→ Problem: With the images removed, transcribe the listing that follows exactly.

→ Input data:

Start of Block

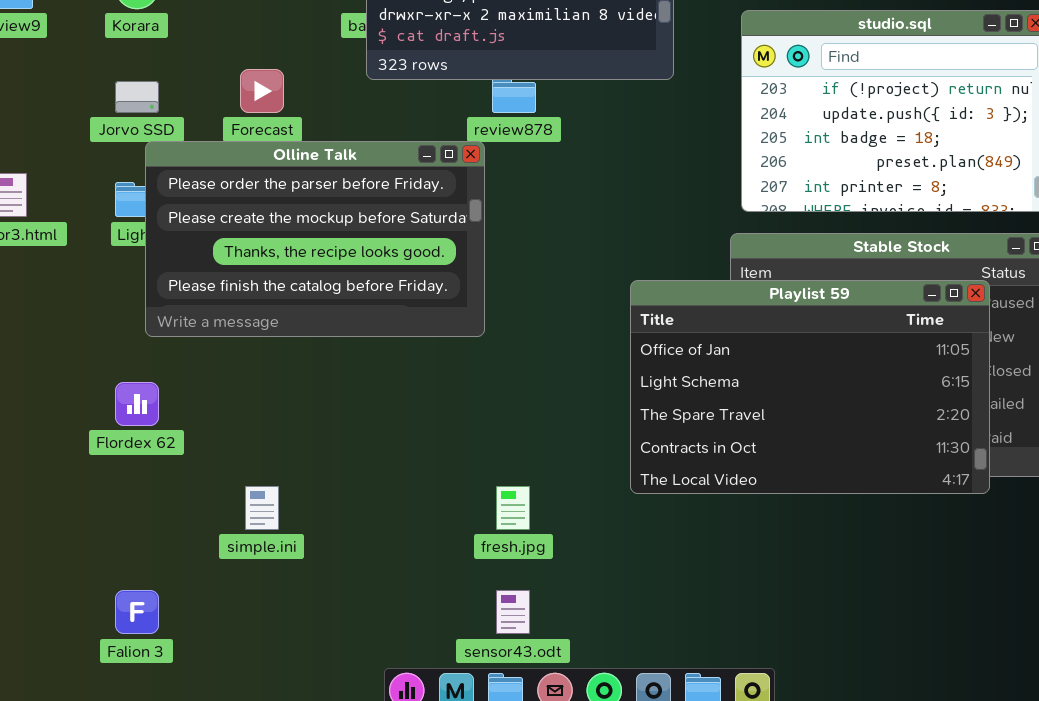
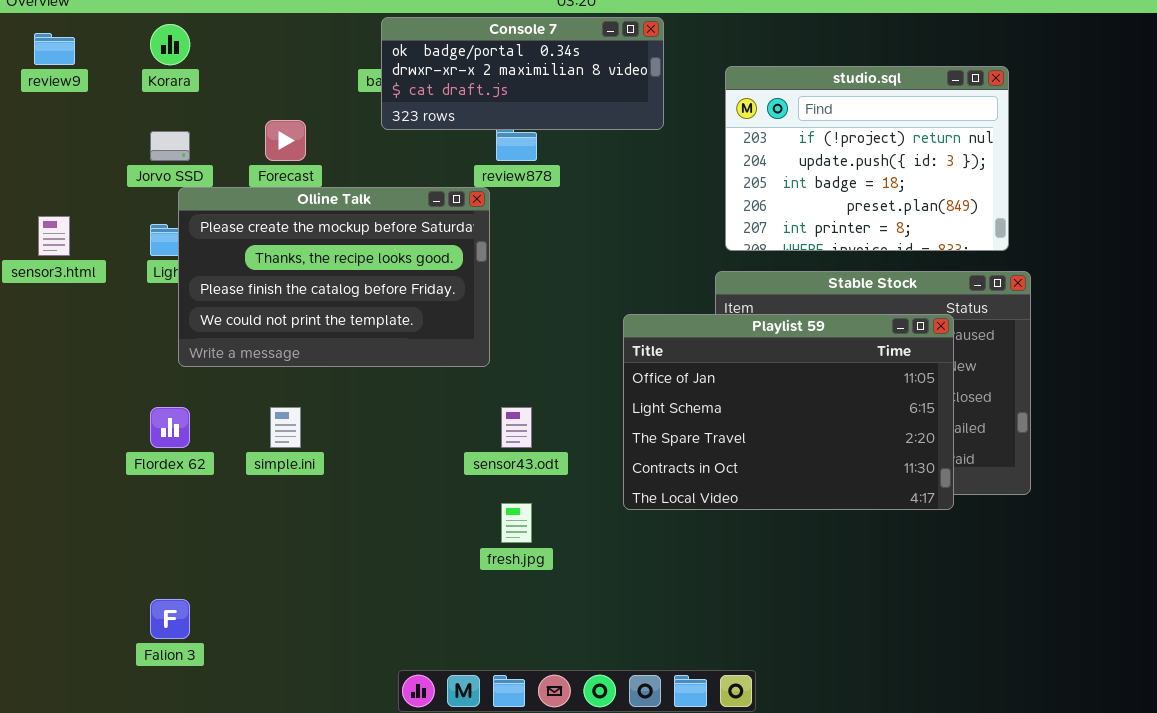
Olline Talk: [145,141,485,337] -> [178,187,490,367], scrolled down 1 row
simple.ini: [245,486,279,530] -> [270,407,301,448], moved
sensor43.odt: [496,590,530,634] -> [501,407,532,448], moved

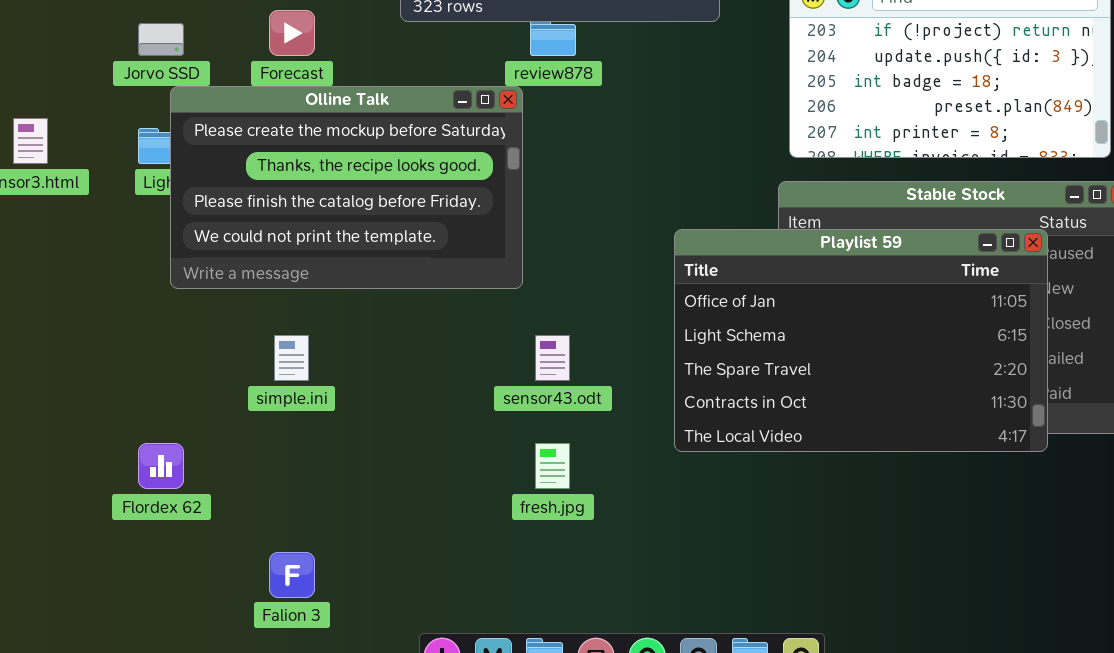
Flordex 62: [150,407,190,448] -> [138,443,184,489], moved
Falion 3: [150,599,190,639] -> [269,552,315,598], moved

End of Block

→ Written response:
Olline Talk: [145,141,485,337] -> [178,187,490,367], scrolled down 1 row
simple.ini: [245,486,279,530] -> [270,407,301,448], moved
sensor43.odt: [496,590,530,634] -> [501,407,532,448], moved

Flordex 62: [150,407,190,448] -> [138,443,184,489], moved
Falion 3: [150,599,190,639] -> [269,552,315,598], moved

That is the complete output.